[Entries for locating text and elements]
★ ★ ★

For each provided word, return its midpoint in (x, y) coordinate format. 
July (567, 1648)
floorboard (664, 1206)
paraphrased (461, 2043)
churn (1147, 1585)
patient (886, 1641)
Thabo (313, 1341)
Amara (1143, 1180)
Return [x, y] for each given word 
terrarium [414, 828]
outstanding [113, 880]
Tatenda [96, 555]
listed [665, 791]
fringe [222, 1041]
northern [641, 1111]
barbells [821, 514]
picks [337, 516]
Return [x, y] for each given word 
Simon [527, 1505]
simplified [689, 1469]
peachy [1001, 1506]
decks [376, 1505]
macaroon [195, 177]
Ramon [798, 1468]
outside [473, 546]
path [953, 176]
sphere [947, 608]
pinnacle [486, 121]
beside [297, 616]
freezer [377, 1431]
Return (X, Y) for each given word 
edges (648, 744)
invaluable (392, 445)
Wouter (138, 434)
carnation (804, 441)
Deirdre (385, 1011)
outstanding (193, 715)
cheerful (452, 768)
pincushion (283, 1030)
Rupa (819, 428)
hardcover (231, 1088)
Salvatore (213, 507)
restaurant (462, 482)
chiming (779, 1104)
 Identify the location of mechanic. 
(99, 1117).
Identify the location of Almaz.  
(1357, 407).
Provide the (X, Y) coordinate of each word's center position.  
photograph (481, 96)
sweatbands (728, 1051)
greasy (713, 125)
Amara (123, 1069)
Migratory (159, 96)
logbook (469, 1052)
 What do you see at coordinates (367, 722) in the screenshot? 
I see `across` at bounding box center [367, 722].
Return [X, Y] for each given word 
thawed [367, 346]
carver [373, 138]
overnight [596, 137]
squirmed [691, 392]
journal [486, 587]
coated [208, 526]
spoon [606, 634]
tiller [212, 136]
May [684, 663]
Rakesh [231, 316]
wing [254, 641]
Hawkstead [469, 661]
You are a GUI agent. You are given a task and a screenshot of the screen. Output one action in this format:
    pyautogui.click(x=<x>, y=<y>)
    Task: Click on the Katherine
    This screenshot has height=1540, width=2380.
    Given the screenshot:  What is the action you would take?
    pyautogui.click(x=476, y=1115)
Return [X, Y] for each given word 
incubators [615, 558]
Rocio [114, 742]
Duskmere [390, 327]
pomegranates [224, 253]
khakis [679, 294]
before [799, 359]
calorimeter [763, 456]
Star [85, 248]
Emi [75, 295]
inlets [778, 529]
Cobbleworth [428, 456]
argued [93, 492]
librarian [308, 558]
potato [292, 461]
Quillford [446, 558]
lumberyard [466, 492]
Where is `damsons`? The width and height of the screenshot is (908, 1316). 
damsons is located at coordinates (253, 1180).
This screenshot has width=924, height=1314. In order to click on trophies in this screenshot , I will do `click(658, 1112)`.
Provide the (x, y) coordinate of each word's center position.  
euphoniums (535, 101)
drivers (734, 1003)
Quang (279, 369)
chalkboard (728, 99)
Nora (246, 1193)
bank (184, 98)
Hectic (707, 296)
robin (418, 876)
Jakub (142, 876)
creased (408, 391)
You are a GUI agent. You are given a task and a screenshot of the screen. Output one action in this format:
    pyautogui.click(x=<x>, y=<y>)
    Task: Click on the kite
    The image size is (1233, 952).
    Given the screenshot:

★ ★ ★

**The task**
Copy out all of the material above, substituting "for each listed word" for every occurrence of "for each given word" and keeping everything else identical.

**Task answer**
For each provided word, return its midpoint in (x, y) coordinate format. 
July (567, 1648)
floorboard (664, 1206)
paraphrased (461, 2043)
churn (1147, 1585)
patient (886, 1641)
Thabo (313, 1341)
Amara (1143, 1180)
Return [x, y] for each listed word 
terrarium [414, 828]
outstanding [113, 880]
Tatenda [96, 555]
listed [665, 791]
fringe [222, 1041]
northern [641, 1111]
barbells [821, 514]
picks [337, 516]
Return [x, y] for each listed word 
Simon [527, 1505]
simplified [689, 1469]
peachy [1001, 1506]
decks [376, 1505]
macaroon [195, 177]
Ramon [798, 1468]
outside [473, 546]
path [953, 176]
sphere [947, 608]
pinnacle [486, 121]
beside [297, 616]
freezer [377, 1431]
Return (X, Y) for each listed word 
edges (648, 744)
invaluable (392, 445)
Wouter (138, 434)
carnation (804, 441)
Deirdre (385, 1011)
outstanding (193, 715)
cheerful (452, 768)
pincushion (283, 1030)
Rupa (819, 428)
hardcover (231, 1088)
Salvatore (213, 507)
restaurant (462, 482)
chiming (779, 1104)
 Identify the location of mechanic. 
(99, 1117).
Identify the location of Almaz.  
(1357, 407).
Provide the (X, Y) coordinate of each word's center position.  
photograph (481, 96)
sweatbands (728, 1051)
greasy (713, 125)
Amara (123, 1069)
Migratory (159, 96)
logbook (469, 1052)
 What do you see at coordinates (367, 722) in the screenshot? 
I see `across` at bounding box center [367, 722].
Return [X, Y] for each listed word 
thawed [367, 346]
carver [373, 138]
overnight [596, 137]
squirmed [691, 392]
journal [486, 587]
coated [208, 526]
spoon [606, 634]
tiller [212, 136]
May [684, 663]
Rakesh [231, 316]
wing [254, 641]
Hawkstead [469, 661]
You are a GUI agent. You are given a task and a screenshot of the screen. Output one action in this format:
    pyautogui.click(x=<x>, y=<y>)
    Task: Click on the Katherine
    This screenshot has height=1540, width=2380.
    Given the screenshot:  What is the action you would take?
    pyautogui.click(x=476, y=1115)
Return [X, Y] for each listed word 
incubators [615, 558]
Rocio [114, 742]
Duskmere [390, 327]
pomegranates [224, 253]
khakis [679, 294]
before [799, 359]
calorimeter [763, 456]
Star [85, 248]
Emi [75, 295]
inlets [778, 529]
Cobbleworth [428, 456]
argued [93, 492]
librarian [308, 558]
potato [292, 461]
Quillford [446, 558]
lumberyard [466, 492]
Where is `damsons`? The width and height of the screenshot is (908, 1316). 
damsons is located at coordinates (253, 1180).
This screenshot has width=924, height=1314. In order to click on trophies in this screenshot , I will do `click(658, 1112)`.
Provide the (x, y) coordinate of each word's center position.  
euphoniums (535, 101)
drivers (734, 1003)
Quang (279, 369)
chalkboard (728, 99)
Nora (246, 1193)
bank (184, 98)
Hectic (707, 296)
robin (418, 876)
Jakub (142, 876)
creased (408, 391)
You are a GUI agent. You are given a task and a screenshot of the screen. Output one action in this format:
    pyautogui.click(x=<x>, y=<y>)
    Task: Click on the kite
    The image size is (1233, 952).
    Given the screenshot:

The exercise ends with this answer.